>>>

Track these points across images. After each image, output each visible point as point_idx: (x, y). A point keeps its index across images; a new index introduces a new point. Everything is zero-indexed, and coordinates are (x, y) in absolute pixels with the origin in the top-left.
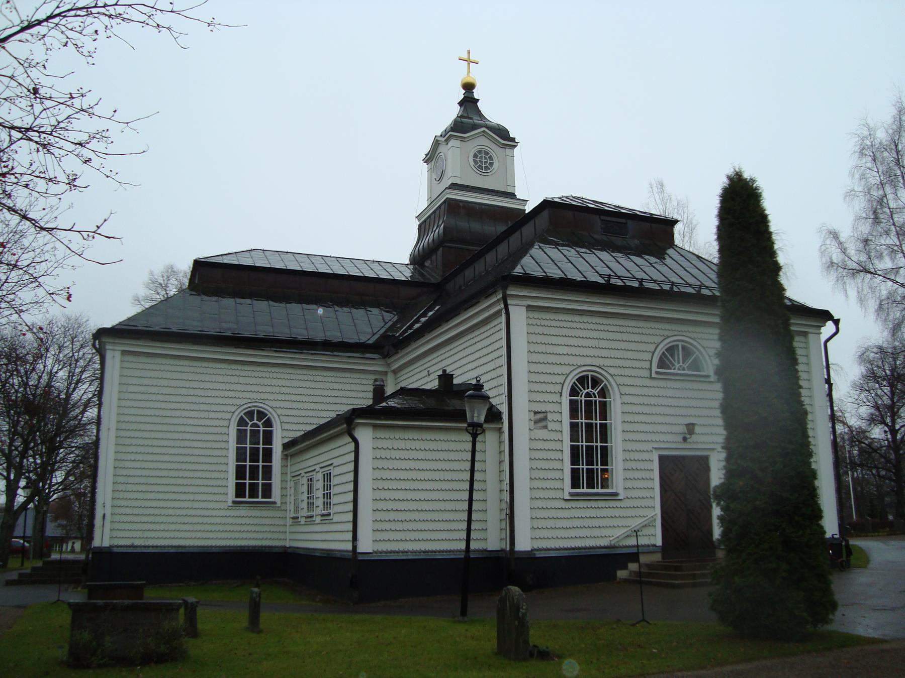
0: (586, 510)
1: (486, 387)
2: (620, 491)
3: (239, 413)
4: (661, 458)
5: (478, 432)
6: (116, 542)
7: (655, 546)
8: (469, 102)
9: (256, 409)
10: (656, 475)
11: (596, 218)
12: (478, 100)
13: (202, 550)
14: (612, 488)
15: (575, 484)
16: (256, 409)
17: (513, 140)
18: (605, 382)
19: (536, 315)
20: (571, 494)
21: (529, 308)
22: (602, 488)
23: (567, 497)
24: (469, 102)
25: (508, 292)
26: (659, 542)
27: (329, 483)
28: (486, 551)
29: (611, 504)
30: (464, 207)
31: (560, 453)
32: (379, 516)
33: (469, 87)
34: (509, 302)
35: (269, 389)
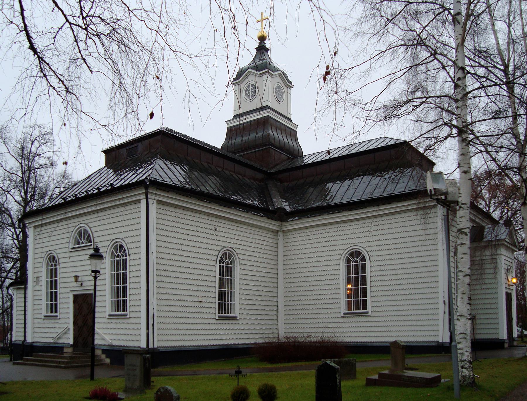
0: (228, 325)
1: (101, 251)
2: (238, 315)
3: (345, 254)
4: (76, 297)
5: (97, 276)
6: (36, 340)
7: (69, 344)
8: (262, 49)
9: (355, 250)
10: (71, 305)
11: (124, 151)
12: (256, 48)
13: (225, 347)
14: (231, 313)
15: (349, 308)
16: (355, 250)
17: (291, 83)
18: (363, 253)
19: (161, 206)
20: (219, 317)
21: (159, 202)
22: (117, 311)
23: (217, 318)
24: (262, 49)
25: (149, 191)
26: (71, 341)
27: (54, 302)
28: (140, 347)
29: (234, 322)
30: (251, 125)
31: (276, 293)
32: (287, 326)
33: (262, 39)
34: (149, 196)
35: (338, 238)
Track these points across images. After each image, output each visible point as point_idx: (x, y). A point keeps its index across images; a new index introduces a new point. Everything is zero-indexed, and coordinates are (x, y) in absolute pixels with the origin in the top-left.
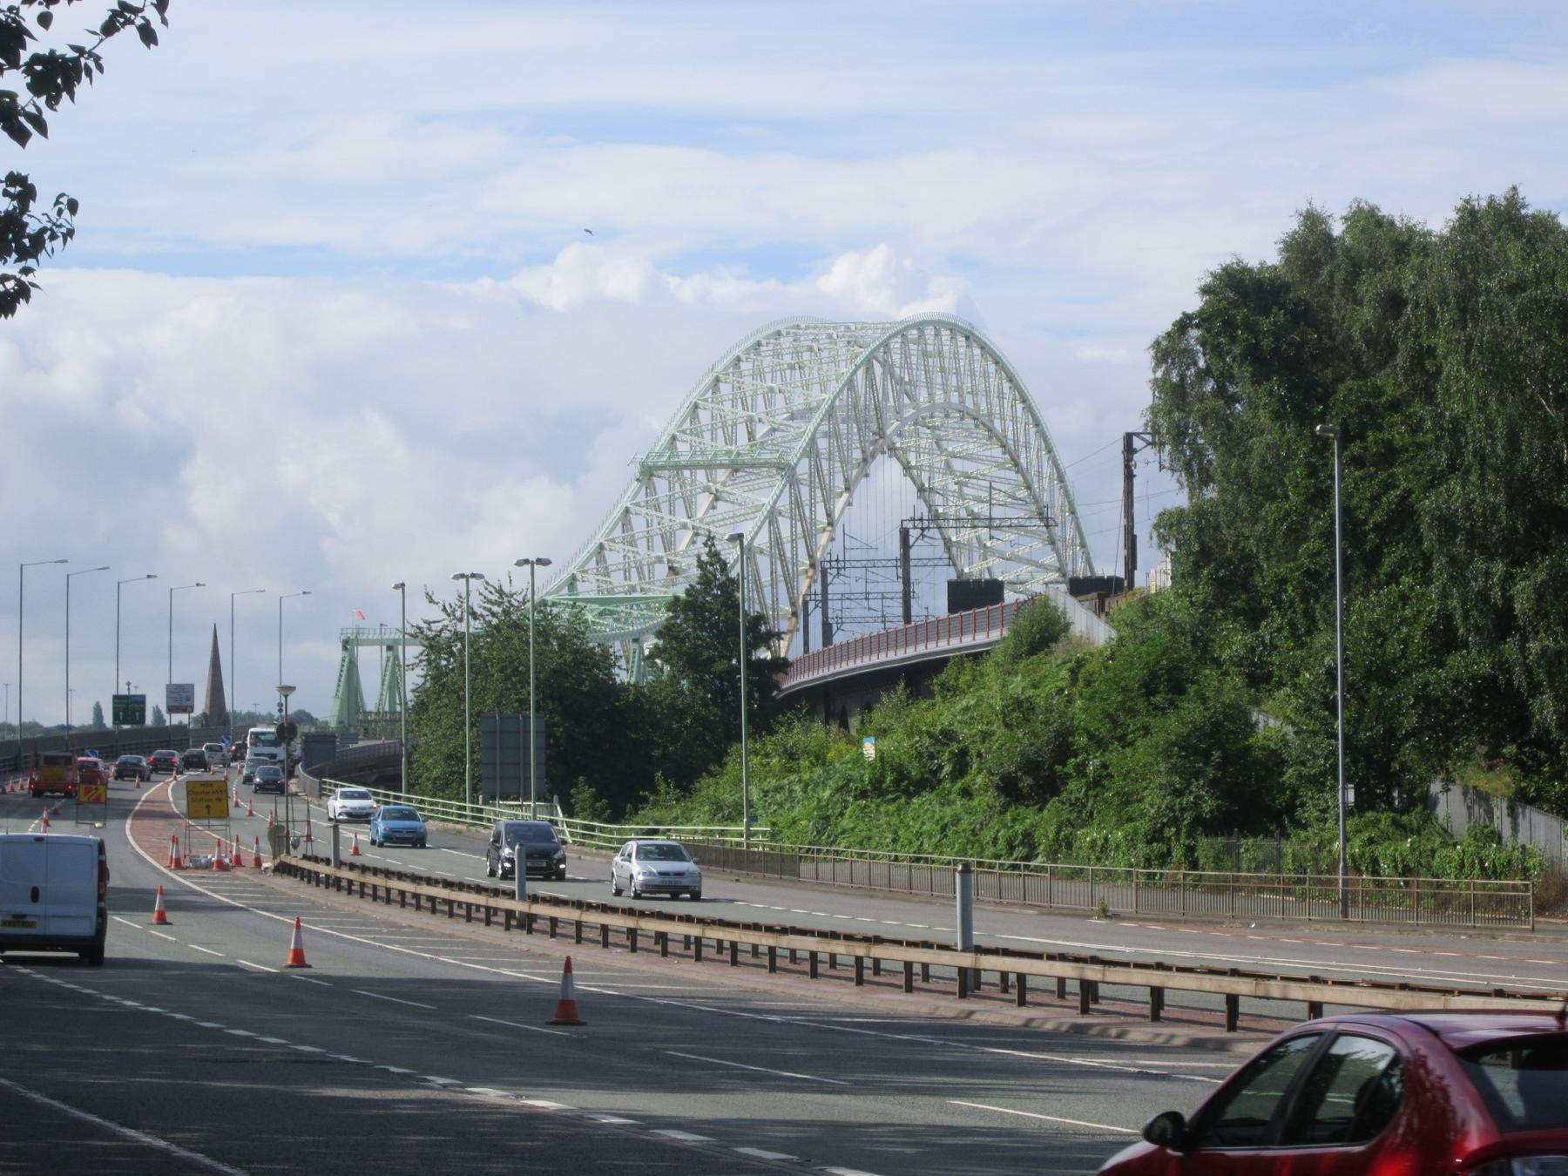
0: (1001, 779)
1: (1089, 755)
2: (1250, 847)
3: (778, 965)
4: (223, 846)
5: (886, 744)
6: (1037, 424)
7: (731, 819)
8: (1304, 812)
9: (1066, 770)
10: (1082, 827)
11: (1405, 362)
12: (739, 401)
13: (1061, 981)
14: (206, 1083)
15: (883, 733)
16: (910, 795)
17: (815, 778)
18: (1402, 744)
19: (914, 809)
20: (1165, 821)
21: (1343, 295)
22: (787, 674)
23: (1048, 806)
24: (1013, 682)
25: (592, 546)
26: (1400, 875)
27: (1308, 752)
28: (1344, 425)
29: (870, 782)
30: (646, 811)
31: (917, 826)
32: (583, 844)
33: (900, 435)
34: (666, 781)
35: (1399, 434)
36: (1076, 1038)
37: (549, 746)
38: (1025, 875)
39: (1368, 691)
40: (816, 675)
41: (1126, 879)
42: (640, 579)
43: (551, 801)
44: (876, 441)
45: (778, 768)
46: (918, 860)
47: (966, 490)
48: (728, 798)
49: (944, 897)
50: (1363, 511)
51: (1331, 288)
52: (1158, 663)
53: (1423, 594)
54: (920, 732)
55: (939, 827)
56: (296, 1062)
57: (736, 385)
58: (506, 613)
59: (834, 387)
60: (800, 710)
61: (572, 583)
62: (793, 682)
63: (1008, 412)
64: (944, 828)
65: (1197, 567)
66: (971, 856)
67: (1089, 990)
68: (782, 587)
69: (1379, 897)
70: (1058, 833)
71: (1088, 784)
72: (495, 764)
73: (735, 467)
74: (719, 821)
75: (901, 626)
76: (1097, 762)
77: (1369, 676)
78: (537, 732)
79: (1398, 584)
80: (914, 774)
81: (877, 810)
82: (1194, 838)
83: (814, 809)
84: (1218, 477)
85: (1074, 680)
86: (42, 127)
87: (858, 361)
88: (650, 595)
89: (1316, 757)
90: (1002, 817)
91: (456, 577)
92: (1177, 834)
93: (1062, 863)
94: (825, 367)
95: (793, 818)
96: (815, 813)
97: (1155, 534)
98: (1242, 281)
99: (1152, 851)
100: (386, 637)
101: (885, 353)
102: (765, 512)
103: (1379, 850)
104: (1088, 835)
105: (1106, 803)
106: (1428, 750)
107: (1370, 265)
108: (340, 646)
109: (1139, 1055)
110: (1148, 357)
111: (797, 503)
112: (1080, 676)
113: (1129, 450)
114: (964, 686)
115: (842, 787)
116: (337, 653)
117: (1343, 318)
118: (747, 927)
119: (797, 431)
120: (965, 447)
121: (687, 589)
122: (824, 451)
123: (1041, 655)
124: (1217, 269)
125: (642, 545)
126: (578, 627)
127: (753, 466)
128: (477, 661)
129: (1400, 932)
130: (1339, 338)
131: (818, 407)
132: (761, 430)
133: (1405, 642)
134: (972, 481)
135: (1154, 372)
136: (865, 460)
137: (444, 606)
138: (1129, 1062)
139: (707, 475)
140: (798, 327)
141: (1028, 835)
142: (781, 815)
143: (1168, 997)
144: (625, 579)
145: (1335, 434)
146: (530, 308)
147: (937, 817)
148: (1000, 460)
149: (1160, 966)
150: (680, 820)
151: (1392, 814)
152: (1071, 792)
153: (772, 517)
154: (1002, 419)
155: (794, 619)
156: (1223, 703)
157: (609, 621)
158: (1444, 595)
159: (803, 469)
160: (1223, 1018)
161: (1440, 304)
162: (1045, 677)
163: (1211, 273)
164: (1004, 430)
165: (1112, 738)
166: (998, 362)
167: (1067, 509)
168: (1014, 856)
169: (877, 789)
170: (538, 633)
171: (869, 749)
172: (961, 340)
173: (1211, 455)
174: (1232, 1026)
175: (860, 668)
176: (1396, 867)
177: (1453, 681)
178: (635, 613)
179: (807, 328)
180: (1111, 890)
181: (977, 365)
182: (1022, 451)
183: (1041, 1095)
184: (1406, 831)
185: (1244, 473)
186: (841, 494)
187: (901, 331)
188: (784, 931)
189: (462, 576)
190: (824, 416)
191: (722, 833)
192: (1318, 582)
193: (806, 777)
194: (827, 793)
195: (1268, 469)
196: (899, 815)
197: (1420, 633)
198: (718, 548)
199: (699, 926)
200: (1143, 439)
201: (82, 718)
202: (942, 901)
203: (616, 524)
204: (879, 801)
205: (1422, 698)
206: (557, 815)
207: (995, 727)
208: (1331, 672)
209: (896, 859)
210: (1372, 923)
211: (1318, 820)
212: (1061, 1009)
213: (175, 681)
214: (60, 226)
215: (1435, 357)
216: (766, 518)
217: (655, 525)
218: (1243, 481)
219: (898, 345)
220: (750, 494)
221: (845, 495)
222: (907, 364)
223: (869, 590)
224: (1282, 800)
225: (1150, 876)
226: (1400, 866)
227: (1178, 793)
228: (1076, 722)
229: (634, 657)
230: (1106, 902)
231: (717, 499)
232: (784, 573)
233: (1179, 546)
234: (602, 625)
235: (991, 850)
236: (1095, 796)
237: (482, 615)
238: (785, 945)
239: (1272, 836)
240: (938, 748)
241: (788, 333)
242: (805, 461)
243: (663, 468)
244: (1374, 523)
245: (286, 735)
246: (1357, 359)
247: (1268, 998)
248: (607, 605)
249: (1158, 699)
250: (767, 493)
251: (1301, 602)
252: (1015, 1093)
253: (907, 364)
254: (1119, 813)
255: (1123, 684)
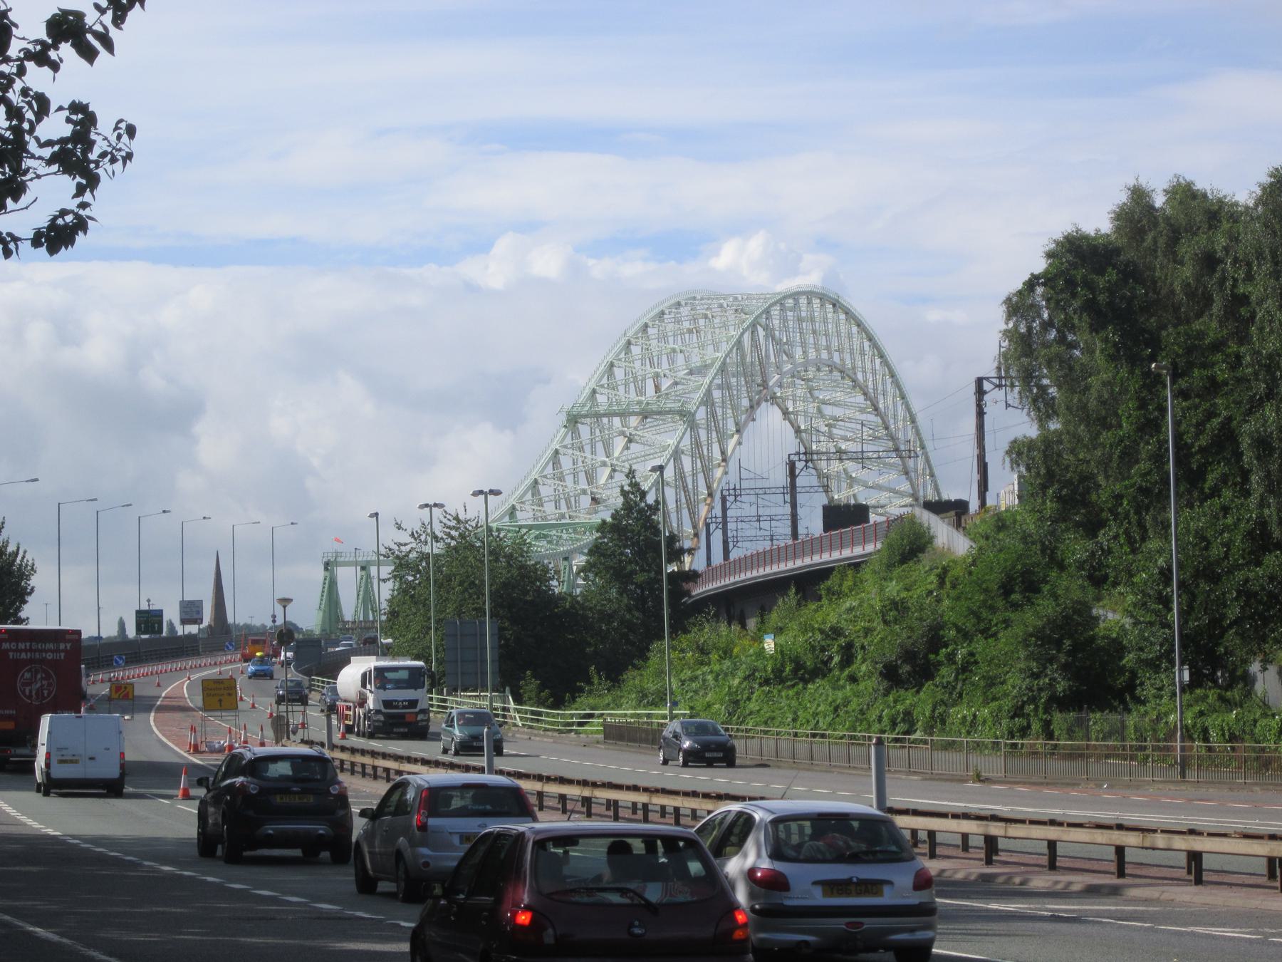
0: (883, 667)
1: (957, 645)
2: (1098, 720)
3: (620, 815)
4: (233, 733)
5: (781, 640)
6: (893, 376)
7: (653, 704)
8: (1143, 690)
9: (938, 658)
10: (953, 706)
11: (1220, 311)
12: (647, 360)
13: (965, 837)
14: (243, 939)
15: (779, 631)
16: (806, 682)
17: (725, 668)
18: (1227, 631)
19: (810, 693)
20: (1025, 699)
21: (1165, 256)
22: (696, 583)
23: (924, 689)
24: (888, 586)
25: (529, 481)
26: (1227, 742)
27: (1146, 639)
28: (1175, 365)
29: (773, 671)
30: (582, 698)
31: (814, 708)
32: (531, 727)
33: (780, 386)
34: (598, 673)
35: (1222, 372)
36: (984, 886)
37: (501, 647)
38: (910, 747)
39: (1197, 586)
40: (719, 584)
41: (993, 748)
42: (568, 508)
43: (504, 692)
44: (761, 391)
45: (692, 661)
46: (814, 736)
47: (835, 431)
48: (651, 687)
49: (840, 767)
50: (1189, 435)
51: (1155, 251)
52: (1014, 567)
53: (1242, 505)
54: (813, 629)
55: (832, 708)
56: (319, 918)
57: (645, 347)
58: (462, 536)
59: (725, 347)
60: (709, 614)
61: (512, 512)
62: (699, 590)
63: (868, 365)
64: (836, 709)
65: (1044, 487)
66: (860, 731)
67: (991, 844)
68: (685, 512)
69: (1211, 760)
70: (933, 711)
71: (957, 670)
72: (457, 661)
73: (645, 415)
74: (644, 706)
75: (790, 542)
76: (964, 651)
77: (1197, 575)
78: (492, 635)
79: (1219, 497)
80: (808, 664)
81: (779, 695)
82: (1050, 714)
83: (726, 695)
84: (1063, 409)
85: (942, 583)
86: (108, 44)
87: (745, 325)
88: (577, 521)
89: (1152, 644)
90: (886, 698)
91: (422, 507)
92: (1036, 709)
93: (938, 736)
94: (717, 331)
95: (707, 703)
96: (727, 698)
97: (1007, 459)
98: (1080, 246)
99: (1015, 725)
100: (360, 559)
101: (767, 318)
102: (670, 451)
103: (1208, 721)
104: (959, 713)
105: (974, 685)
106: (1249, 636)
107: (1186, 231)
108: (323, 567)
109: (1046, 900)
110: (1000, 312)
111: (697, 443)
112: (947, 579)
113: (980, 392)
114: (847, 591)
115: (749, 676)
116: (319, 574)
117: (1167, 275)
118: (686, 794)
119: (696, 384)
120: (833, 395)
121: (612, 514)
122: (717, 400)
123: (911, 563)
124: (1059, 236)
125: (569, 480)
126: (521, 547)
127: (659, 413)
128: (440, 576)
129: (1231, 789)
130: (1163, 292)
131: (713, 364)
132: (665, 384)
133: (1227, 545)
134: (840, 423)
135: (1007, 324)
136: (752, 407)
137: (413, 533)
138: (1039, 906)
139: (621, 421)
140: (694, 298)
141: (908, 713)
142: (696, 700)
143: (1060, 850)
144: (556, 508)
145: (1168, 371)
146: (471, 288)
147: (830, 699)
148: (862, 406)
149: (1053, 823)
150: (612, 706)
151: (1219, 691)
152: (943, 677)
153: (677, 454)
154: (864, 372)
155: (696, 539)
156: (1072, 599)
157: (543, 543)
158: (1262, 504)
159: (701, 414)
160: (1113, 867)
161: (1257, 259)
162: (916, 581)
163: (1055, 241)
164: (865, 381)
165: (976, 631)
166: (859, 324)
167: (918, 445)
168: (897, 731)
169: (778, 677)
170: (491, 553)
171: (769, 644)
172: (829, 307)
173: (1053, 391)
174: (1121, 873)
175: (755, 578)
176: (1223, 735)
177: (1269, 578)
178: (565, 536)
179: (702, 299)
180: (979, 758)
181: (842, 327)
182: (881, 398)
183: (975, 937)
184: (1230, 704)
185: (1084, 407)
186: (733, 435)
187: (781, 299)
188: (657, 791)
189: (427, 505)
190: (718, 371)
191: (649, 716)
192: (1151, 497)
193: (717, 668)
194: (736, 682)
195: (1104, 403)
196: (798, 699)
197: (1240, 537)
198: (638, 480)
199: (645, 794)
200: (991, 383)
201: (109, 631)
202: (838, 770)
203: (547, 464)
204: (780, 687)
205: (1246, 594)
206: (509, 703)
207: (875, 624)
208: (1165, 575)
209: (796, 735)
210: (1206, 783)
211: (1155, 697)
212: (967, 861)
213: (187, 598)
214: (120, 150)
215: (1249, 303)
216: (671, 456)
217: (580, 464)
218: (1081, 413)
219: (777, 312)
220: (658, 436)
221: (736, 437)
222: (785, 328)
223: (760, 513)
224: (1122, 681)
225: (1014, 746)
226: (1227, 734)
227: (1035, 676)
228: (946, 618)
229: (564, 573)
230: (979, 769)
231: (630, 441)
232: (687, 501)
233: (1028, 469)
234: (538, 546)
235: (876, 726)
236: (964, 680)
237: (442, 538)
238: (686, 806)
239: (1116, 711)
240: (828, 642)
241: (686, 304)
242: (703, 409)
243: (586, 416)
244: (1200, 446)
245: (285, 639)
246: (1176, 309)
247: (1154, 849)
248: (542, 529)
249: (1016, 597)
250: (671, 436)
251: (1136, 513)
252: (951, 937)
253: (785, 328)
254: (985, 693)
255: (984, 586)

<<<

Exercise → Retype the entries from the start through the line containing "35: (338, 238)", including that line, and omit the pictures from your answer.

Reply →
Track these points across images. After each image, output each visible point as point_idx: (x, y). A point keeps its index across images; a new index introduces a new point. Everything is zero-indexed, and coordinates are (x, y) in absolute pixels with the origin in the top-left.
0: (586, 510)
1: (486, 387)
2: (620, 491)
3: (239, 413)
4: (661, 458)
5: (478, 432)
6: (116, 542)
7: (655, 546)
8: (469, 102)
9: (256, 409)
10: (656, 475)
11: (596, 218)
12: (478, 100)
13: (202, 550)
14: (612, 488)
15: (575, 484)
16: (256, 409)
17: (513, 140)
18: (605, 382)
19: (536, 315)
20: (571, 494)
21: (529, 308)
22: (602, 488)
23: (567, 497)
24: (469, 102)
25: (508, 292)
26: (659, 542)
27: (329, 483)
28: (486, 551)
29: (611, 504)
30: (464, 207)
31: (560, 453)
32: (379, 516)
33: (469, 87)
34: (509, 302)
35: (269, 389)
0: (228, 325)
1: (101, 251)
2: (238, 315)
3: (345, 254)
4: (76, 297)
5: (97, 276)
6: (36, 340)
7: (69, 344)
8: (262, 49)
9: (355, 250)
10: (71, 305)
11: (124, 151)
12: (256, 48)
13: (225, 347)
14: (231, 313)
15: (349, 308)
16: (355, 250)
17: (291, 83)
18: (363, 253)
19: (161, 206)
20: (219, 317)
21: (159, 202)
22: (117, 311)
23: (217, 318)
24: (262, 49)
25: (149, 191)
26: (71, 341)
27: (54, 302)
28: (140, 347)
29: (234, 322)
30: (251, 125)
31: (276, 293)
32: (287, 326)
33: (262, 39)
34: (149, 196)
35: (338, 238)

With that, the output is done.